Task to complete
Lines from the listing below that contain the string "LAMP" are to be reported.

Exercise input
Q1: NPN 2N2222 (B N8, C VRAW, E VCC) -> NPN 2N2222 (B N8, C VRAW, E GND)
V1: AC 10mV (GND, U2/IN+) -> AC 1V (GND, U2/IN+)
--
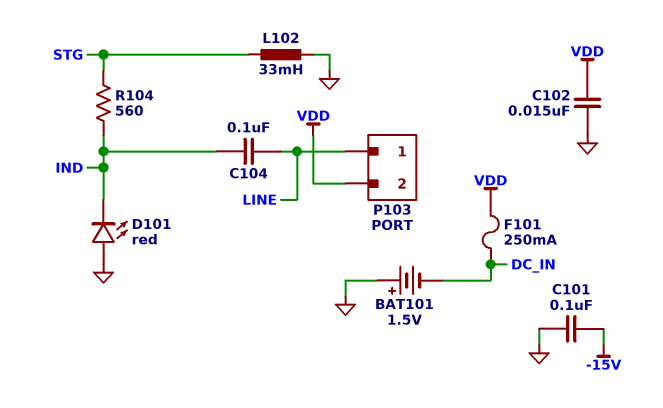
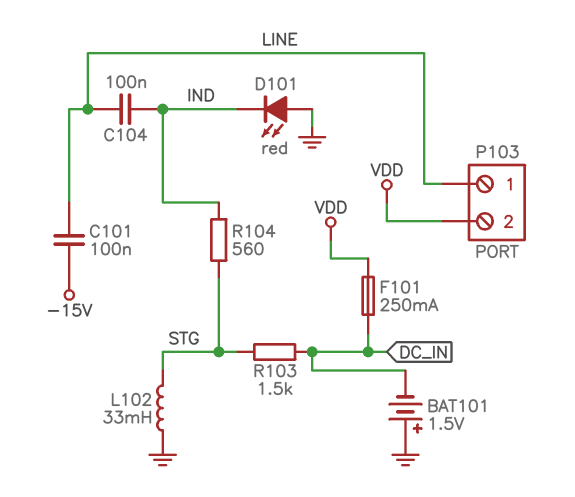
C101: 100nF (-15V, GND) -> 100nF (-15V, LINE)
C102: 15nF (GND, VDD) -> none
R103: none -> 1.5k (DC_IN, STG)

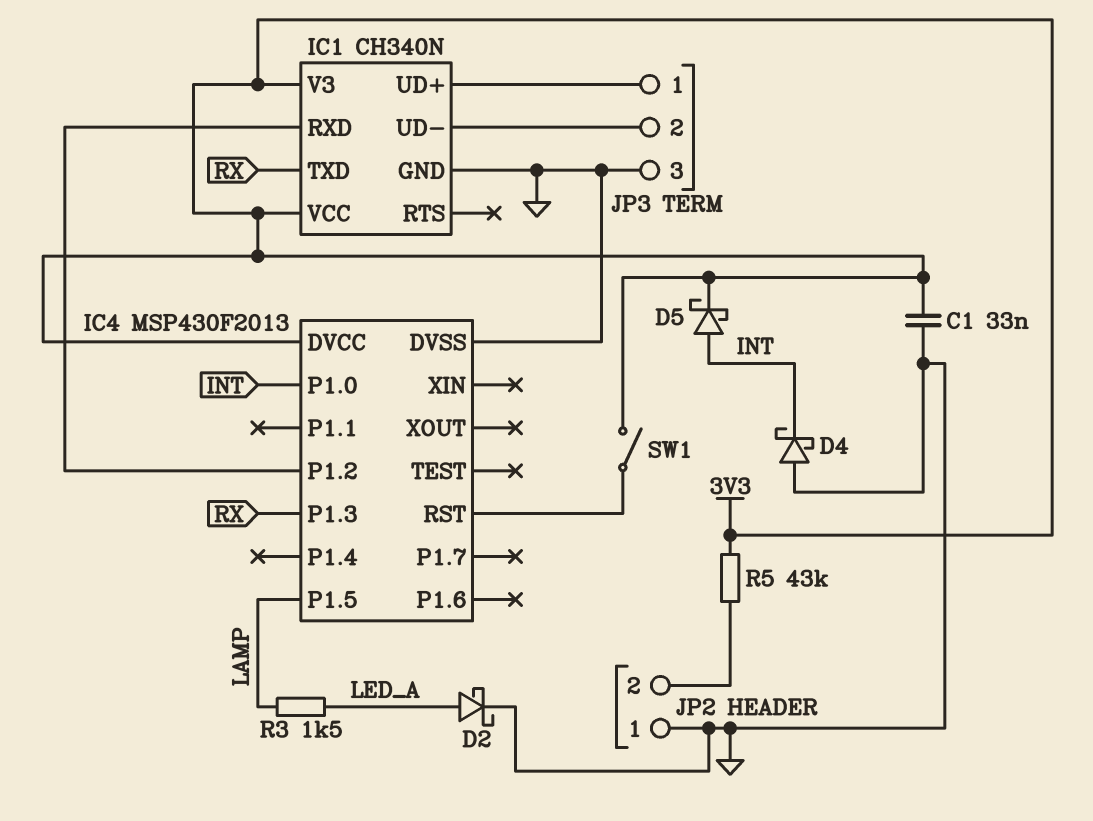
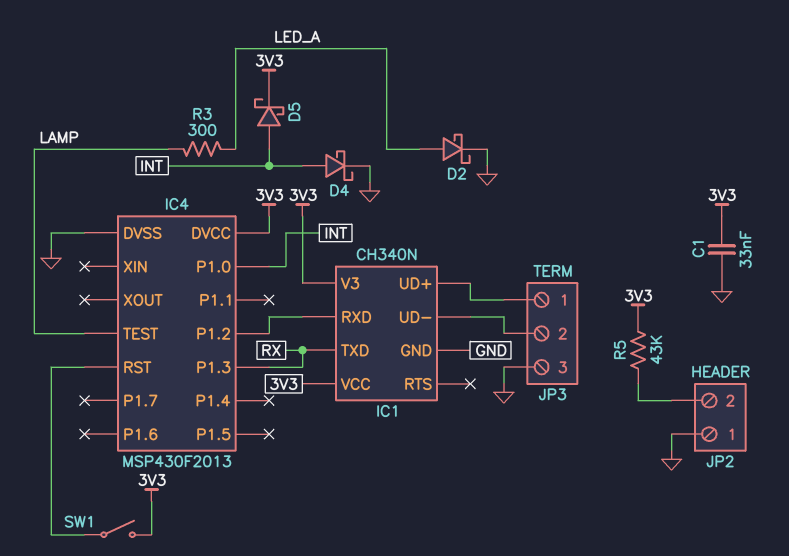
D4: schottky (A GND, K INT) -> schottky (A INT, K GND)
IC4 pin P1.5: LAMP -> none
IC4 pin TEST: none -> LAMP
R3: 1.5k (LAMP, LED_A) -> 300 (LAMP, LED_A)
--
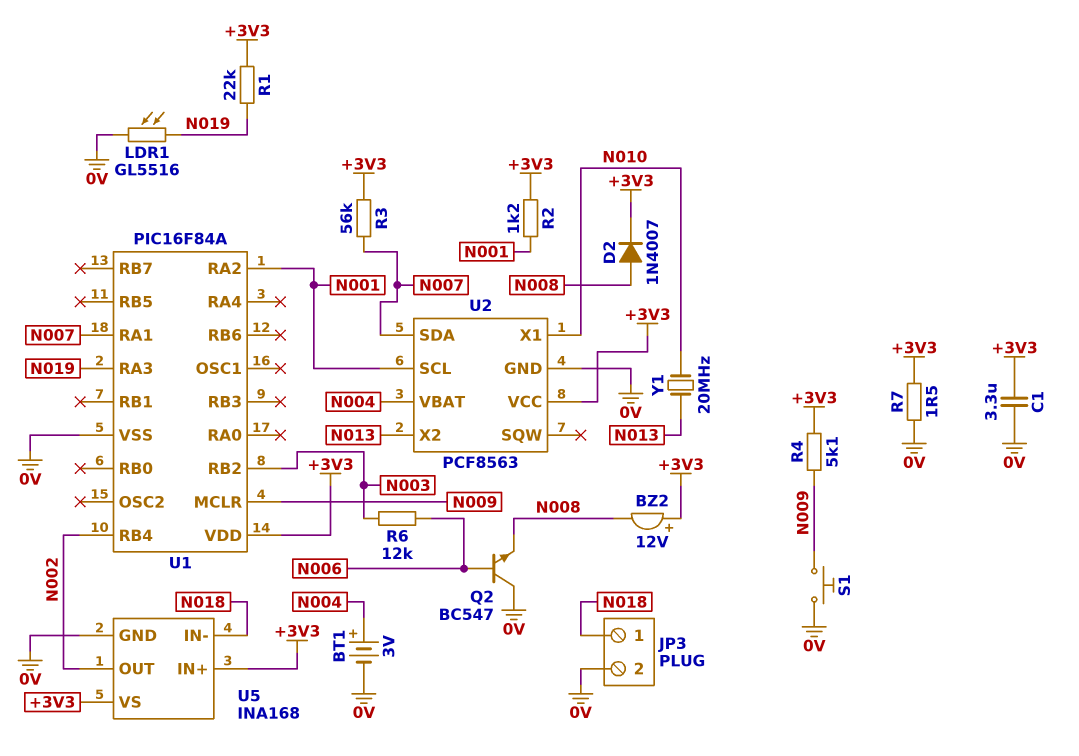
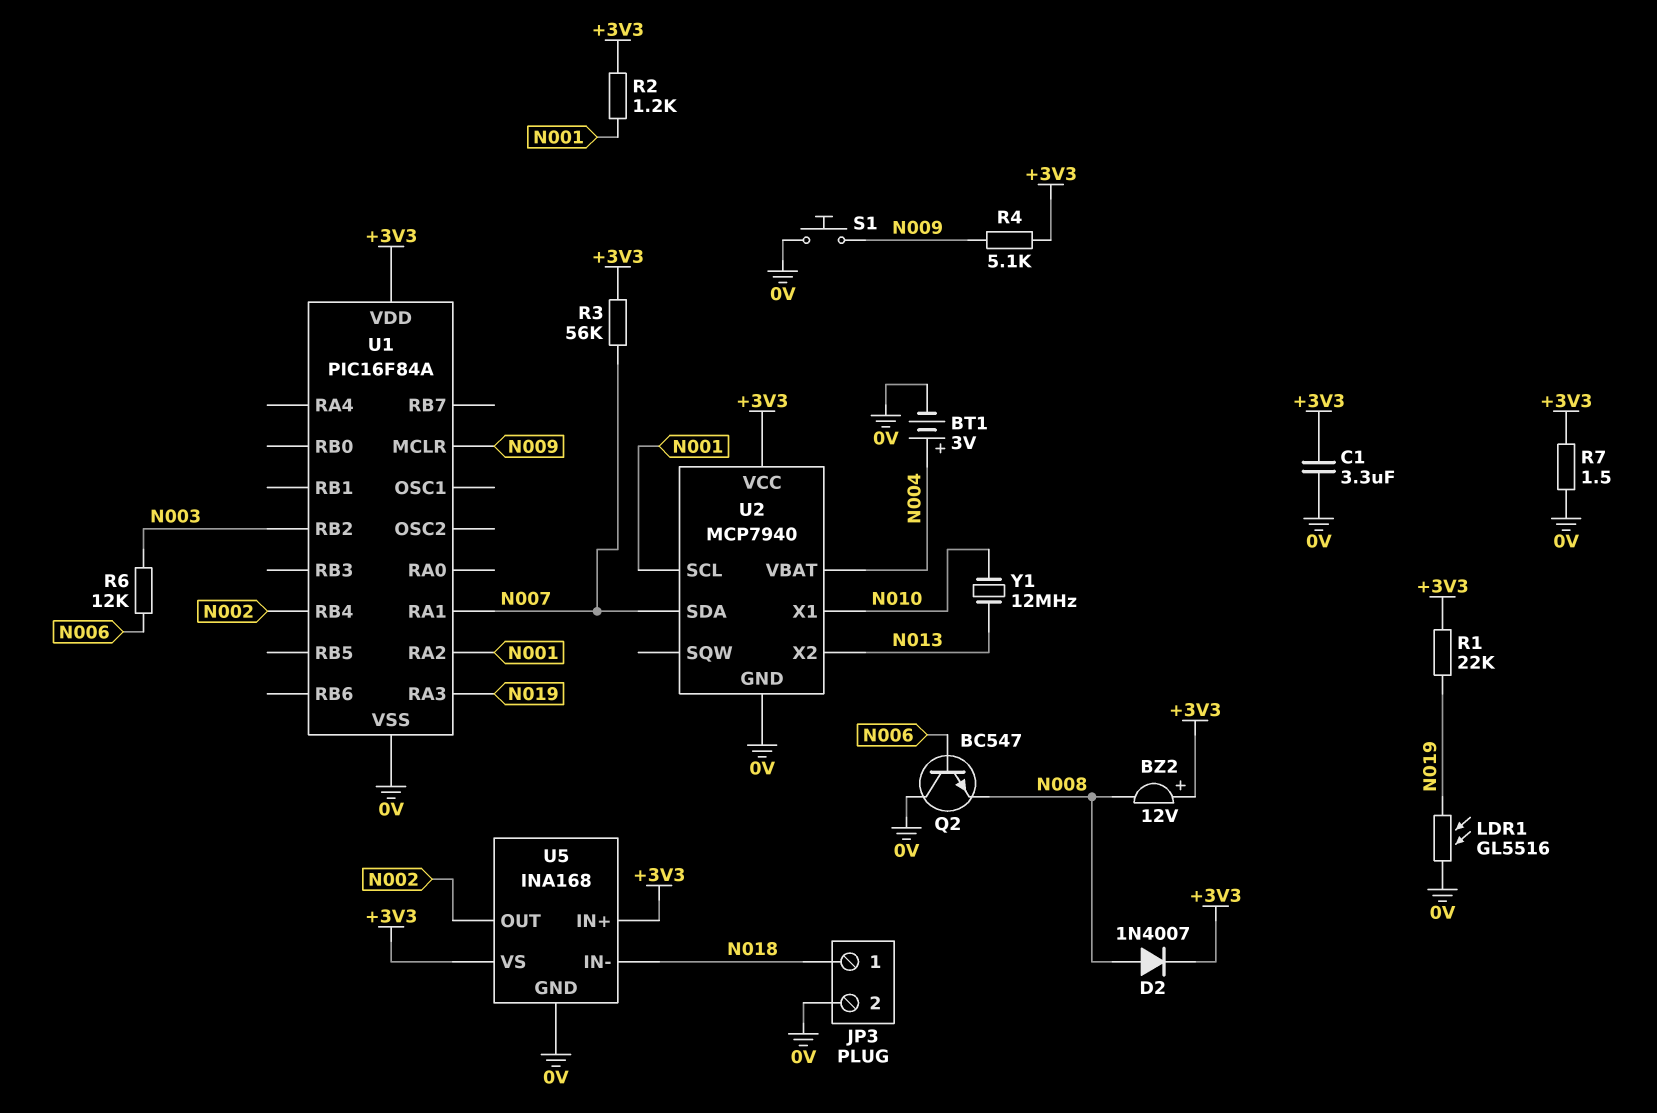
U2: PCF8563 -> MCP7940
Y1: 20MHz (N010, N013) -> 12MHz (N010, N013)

The completed task
IC4 pin P1.5: LAMP -> none
IC4 pin TEST: none -> LAMP
R3: 1.5k (LAMP, LED_A) -> 300 (LAMP, LED_A)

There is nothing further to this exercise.